TASK GOAL:
Using the data beneath this instruction, retype only the lines from the one that contains "IC201 pin OUT: GND -> +12V" down to the one that contains "J3 pin 2: NET12 -> NET17", both included, exactly as they appear.

*** Opening of RECORD SET ***

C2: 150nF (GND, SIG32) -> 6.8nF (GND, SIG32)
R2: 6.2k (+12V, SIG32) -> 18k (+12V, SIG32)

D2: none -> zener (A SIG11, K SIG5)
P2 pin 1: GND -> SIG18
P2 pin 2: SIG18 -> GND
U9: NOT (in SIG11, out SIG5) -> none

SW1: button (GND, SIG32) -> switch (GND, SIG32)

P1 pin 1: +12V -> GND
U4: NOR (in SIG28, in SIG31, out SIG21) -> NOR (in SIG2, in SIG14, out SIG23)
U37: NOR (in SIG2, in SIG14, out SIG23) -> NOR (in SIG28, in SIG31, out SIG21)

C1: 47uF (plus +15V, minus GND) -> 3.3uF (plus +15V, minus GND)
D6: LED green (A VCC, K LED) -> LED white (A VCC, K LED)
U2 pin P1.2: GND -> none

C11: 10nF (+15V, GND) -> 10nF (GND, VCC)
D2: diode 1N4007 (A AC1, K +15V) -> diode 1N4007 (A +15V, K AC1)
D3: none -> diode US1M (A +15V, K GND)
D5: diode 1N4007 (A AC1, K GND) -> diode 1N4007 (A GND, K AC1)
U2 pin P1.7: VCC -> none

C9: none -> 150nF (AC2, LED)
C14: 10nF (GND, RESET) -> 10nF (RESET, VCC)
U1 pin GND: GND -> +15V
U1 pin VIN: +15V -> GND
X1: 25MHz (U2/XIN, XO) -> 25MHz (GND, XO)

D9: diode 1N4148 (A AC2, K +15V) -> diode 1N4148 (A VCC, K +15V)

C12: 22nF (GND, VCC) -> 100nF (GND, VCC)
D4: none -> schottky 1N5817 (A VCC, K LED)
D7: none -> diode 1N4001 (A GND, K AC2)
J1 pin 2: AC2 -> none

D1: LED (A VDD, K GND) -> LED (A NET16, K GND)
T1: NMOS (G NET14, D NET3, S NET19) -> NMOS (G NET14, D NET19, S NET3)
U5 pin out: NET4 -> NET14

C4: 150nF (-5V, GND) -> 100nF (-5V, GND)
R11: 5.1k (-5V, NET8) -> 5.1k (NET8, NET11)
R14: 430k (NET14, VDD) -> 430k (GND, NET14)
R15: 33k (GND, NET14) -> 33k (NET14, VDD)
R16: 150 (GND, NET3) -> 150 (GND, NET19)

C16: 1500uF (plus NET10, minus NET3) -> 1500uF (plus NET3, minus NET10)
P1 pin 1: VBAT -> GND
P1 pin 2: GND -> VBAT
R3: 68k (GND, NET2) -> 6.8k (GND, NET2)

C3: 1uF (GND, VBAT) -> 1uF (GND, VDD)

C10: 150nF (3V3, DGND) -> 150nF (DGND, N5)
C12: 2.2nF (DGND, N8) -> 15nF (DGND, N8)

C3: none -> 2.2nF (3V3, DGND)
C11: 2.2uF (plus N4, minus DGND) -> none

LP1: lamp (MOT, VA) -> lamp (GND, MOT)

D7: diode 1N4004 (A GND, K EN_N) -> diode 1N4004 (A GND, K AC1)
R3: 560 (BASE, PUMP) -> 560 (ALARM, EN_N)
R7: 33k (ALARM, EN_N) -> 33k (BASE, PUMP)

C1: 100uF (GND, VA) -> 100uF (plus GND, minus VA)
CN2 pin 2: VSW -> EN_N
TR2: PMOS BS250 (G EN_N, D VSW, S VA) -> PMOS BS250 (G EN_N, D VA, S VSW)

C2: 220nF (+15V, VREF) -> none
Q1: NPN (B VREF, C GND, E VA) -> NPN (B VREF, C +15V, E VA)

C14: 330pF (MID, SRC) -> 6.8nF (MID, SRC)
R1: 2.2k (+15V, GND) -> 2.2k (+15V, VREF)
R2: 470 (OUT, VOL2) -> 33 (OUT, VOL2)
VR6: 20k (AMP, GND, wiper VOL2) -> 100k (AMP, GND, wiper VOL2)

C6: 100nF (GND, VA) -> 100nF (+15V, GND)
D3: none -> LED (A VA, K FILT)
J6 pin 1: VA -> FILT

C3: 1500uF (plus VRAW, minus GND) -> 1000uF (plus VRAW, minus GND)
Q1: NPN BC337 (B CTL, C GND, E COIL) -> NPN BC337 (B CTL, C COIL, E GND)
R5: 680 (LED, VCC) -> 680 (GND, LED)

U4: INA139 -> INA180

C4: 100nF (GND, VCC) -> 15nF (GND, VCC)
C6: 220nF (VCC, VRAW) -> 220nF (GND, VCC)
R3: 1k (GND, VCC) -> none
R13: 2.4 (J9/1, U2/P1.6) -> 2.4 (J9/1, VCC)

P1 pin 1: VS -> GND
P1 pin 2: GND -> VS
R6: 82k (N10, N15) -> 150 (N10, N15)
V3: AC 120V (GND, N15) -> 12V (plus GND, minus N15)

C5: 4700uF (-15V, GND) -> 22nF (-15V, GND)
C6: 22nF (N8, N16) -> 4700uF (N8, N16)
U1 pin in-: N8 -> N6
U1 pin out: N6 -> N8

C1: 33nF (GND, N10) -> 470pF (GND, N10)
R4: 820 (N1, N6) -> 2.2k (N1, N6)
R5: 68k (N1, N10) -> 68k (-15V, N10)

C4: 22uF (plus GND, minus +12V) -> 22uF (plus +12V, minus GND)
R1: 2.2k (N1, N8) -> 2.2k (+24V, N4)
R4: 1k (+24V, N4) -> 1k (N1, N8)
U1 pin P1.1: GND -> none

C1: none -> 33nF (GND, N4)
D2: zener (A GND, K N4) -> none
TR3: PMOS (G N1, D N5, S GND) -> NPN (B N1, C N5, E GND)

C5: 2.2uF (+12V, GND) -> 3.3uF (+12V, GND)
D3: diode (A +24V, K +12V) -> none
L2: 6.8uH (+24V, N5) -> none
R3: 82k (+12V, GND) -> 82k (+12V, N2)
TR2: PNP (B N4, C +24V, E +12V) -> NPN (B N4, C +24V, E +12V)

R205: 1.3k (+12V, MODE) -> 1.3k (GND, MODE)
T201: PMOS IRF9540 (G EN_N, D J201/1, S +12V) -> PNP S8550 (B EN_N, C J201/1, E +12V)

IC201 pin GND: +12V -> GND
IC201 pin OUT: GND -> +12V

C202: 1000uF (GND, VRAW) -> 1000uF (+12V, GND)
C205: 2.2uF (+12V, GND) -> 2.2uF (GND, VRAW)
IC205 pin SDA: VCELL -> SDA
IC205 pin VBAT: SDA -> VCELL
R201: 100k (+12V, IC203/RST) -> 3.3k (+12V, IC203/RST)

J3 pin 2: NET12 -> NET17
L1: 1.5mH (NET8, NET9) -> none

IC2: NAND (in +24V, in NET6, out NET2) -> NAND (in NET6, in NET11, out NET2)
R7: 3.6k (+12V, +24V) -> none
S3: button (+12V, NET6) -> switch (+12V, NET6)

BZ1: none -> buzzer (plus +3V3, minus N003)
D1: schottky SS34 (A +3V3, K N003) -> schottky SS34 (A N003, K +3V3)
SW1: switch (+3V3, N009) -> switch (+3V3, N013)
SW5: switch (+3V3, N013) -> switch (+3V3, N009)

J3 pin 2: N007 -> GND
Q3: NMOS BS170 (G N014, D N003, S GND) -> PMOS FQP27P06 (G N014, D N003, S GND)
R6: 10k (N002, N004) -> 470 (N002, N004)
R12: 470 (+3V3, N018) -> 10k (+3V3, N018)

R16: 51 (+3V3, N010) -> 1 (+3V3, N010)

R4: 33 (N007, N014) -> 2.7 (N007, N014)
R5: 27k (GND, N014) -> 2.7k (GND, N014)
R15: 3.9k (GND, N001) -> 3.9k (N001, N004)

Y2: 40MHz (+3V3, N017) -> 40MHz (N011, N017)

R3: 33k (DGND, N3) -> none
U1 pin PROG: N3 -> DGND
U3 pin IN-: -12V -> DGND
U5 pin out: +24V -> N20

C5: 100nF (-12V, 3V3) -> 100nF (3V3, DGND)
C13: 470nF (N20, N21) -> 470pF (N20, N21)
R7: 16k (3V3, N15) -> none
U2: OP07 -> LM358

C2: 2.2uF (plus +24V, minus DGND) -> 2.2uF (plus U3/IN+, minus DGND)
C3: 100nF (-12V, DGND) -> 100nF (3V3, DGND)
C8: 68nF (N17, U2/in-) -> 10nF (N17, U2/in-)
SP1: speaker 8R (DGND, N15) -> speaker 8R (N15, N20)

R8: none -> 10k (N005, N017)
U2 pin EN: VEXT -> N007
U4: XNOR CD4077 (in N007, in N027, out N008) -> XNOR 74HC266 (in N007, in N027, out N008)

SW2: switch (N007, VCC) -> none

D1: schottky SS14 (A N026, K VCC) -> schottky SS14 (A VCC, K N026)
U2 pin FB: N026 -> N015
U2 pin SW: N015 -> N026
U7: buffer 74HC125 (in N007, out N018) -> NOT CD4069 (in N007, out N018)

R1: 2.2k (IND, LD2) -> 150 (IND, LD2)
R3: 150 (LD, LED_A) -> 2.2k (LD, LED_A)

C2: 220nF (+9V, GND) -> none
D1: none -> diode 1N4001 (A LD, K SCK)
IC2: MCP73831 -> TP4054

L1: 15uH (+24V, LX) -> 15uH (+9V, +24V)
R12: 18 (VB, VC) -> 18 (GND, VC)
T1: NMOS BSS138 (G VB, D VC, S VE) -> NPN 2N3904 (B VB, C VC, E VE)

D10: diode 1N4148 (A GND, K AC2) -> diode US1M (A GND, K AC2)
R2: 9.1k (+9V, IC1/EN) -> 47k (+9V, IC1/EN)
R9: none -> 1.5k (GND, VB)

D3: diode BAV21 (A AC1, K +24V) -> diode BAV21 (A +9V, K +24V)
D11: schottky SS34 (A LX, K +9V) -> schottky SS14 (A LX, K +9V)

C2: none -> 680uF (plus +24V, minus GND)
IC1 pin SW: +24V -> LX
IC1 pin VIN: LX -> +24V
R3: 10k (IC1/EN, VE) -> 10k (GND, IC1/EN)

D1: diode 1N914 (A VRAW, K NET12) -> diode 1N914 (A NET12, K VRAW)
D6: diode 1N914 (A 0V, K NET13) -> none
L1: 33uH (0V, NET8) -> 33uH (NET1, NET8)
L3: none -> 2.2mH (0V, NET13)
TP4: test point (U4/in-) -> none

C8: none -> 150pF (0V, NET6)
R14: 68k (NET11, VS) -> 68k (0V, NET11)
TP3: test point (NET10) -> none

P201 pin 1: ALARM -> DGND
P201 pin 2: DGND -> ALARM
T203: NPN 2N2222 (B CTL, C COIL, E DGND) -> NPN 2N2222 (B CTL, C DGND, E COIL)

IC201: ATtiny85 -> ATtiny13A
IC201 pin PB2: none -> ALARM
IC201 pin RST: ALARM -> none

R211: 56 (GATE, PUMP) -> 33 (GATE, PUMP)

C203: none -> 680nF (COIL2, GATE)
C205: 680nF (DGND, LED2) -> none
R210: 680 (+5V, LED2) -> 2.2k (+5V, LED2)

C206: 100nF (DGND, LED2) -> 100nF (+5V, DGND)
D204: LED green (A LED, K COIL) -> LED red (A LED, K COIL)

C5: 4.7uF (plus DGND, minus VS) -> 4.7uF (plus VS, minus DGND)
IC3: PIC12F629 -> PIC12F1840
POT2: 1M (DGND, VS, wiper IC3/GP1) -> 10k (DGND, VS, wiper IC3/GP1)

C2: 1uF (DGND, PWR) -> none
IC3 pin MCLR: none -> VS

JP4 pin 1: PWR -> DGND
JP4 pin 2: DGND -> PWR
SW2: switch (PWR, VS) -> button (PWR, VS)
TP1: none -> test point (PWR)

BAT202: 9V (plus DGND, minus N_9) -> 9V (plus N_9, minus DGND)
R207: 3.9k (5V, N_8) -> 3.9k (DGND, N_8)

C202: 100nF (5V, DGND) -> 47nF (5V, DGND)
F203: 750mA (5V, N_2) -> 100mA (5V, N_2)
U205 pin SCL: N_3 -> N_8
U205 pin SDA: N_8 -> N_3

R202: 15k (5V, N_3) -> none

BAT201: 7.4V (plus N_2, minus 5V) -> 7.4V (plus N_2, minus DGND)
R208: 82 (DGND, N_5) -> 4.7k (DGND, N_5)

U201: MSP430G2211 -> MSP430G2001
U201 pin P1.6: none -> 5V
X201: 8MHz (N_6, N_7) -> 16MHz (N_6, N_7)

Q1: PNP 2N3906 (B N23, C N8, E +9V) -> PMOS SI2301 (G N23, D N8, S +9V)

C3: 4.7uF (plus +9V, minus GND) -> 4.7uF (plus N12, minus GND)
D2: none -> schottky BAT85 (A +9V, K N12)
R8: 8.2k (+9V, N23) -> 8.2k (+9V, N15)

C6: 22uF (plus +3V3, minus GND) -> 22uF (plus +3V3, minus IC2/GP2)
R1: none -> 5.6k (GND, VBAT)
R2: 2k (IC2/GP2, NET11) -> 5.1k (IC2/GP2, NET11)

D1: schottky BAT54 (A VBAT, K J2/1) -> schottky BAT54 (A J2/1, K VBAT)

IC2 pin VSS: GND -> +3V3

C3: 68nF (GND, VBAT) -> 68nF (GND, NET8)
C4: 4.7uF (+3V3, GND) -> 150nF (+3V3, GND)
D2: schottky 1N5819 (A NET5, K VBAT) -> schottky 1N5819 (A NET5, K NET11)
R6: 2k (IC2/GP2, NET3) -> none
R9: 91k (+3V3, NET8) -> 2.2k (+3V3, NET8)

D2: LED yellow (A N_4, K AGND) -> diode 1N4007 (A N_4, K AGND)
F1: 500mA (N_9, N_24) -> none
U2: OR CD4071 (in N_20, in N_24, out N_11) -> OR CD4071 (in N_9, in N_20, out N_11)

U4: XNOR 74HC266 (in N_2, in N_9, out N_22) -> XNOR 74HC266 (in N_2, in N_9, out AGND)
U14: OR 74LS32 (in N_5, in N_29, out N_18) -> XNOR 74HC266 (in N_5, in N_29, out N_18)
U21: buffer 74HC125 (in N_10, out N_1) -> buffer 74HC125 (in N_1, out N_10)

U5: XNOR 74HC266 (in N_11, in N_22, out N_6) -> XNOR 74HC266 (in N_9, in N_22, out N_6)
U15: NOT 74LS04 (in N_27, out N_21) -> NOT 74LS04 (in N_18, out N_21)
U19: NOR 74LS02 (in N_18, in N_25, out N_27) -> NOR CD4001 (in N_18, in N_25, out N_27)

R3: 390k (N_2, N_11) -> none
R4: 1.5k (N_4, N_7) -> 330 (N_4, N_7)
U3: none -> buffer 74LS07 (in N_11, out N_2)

*** Close of RECORD SET ***

OUTPUT BELOW:
IC201 pin OUT: GND -> +12V

C202: 1000uF (GND, VRAW) -> 1000uF (+12V, GND)
C205: 2.2uF (+12V, GND) -> 2.2uF (GND, VRAW)
IC205 pin SDA: VCELL -> SDA
IC205 pin VBAT: SDA -> VCELL
R201: 100k (+12V, IC203/RST) -> 3.3k (+12V, IC203/RST)

J3 pin 2: NET12 -> NET17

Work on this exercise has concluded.